◆ **Your task**
If a line of the data contains the word "RESET", it is counted; report how many such lines there are and nothing else.
------------------------------
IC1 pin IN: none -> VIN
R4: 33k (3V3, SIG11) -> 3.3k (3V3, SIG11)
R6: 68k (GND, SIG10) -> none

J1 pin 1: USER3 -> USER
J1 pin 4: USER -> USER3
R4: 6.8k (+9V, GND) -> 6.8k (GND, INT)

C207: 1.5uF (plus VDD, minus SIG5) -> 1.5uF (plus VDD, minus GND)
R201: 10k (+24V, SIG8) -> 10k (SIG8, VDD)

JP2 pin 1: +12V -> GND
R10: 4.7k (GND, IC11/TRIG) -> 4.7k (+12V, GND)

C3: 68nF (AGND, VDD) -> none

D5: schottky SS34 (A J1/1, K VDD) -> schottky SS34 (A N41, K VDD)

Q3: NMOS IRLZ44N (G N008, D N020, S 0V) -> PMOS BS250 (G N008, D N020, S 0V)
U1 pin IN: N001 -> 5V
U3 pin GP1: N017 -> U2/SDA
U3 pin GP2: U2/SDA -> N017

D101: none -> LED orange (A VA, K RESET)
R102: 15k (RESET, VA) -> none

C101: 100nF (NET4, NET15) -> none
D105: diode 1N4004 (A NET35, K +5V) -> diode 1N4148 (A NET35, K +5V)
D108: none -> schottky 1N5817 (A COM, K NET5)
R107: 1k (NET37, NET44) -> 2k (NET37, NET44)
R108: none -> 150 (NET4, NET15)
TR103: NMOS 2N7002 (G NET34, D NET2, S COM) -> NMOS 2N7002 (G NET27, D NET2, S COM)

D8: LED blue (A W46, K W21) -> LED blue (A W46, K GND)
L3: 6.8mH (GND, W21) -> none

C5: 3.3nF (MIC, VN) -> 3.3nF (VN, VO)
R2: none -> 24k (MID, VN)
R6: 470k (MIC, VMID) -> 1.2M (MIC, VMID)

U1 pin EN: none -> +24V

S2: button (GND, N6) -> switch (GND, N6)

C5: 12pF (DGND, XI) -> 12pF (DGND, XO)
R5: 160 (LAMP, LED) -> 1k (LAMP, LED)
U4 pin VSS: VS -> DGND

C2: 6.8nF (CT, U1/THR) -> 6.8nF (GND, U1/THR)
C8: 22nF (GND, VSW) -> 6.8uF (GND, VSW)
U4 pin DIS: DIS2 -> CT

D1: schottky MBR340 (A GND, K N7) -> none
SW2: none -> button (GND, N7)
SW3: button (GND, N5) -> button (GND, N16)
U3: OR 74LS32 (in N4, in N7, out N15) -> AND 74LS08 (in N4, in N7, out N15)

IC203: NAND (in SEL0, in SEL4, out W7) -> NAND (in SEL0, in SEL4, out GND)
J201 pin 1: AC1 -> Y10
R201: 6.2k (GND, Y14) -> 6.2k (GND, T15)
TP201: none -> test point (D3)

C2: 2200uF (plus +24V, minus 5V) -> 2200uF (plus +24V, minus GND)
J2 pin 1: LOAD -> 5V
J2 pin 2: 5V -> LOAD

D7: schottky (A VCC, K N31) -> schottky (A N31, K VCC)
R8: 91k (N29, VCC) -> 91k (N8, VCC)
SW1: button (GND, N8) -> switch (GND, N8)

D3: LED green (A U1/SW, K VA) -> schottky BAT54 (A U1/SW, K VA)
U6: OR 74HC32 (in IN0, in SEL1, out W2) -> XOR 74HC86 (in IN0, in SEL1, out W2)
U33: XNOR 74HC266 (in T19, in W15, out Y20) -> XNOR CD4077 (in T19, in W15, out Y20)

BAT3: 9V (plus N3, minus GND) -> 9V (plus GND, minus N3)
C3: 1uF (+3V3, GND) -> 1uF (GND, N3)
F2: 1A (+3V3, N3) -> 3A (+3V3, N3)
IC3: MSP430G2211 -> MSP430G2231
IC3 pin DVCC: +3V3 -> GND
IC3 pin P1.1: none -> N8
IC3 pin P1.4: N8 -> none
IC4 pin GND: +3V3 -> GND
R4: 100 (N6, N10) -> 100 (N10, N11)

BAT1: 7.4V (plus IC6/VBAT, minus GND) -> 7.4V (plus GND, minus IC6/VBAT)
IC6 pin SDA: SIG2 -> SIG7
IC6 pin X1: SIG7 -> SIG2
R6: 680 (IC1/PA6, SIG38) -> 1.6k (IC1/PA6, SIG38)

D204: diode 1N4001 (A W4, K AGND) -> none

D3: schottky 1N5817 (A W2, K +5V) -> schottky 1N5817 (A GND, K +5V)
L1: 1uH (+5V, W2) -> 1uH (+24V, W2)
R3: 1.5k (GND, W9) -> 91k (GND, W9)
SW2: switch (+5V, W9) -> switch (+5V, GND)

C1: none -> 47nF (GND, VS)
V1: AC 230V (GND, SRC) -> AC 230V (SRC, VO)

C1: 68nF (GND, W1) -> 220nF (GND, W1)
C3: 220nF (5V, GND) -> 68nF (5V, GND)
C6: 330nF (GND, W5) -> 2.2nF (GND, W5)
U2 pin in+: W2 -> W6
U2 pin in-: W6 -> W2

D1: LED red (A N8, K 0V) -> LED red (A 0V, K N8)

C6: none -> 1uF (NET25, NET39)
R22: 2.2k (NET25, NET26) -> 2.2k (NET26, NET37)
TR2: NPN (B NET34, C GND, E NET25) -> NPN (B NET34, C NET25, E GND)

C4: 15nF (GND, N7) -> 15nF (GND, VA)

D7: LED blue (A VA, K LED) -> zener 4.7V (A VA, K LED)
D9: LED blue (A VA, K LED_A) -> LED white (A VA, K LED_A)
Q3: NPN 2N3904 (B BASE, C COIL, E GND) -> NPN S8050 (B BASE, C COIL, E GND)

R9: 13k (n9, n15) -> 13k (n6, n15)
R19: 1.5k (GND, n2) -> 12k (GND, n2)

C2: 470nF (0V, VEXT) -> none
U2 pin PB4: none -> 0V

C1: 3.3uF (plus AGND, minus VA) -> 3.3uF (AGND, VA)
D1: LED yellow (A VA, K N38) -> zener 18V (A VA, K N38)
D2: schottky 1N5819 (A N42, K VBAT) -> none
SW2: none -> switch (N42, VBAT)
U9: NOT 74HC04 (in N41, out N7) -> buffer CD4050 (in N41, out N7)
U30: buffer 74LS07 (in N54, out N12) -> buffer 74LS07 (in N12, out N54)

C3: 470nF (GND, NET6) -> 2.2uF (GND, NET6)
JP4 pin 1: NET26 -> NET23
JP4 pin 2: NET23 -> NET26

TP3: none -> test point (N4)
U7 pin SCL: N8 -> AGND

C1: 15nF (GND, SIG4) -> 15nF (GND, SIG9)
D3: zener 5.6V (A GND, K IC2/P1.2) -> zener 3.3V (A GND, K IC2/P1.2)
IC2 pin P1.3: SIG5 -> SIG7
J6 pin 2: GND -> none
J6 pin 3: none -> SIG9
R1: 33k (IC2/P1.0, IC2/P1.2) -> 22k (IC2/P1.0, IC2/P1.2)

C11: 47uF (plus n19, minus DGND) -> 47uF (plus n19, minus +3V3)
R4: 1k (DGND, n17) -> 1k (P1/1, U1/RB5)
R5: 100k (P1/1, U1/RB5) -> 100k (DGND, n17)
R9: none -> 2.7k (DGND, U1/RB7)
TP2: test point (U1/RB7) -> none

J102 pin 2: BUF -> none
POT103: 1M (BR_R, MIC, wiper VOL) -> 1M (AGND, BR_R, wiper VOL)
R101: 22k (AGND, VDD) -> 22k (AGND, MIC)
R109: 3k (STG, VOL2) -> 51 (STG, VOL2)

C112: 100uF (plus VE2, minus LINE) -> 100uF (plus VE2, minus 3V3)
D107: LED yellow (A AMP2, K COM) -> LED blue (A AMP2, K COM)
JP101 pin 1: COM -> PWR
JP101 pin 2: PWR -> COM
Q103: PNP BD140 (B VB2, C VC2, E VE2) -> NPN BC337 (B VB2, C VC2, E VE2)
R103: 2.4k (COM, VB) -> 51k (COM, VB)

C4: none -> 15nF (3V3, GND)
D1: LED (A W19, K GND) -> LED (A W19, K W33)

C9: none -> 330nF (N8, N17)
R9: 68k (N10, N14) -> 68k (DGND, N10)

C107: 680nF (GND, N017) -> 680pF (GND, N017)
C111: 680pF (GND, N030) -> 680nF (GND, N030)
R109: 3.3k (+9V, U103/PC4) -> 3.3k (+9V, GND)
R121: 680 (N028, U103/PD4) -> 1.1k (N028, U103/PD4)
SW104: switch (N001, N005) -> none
------------------------------
◆ **Exercise answer**
2